# REQUIREMENT:
With the line containing "Boot (gelb) (679, 355)" as the starting point, output every line of the data below through its final line, character for character.

# COLLECTED DATA:

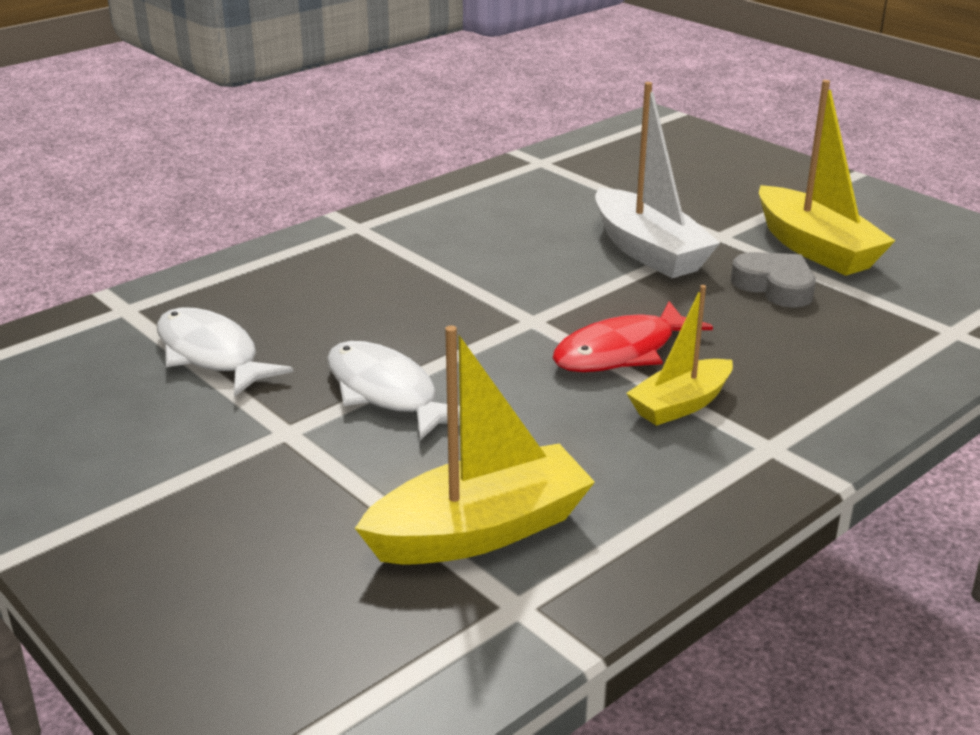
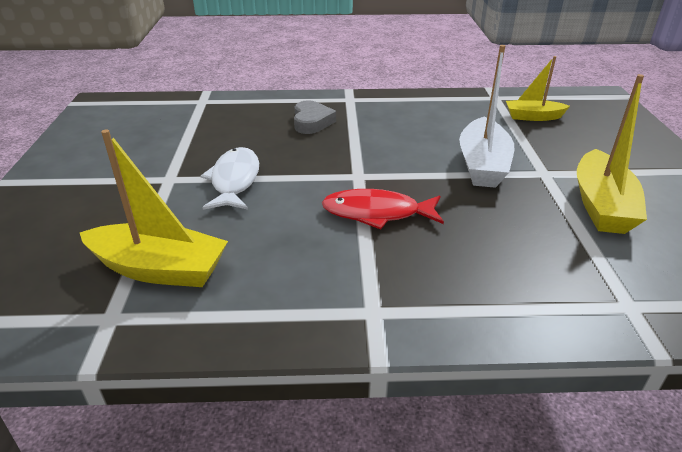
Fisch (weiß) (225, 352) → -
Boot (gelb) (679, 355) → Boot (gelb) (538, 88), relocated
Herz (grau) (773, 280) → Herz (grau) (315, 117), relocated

# SOLUTION:
Boot (gelb) (679, 355) → Boot (gelb) (538, 88), relocated
Herz (grau) (773, 280) → Herz (grau) (315, 117), relocated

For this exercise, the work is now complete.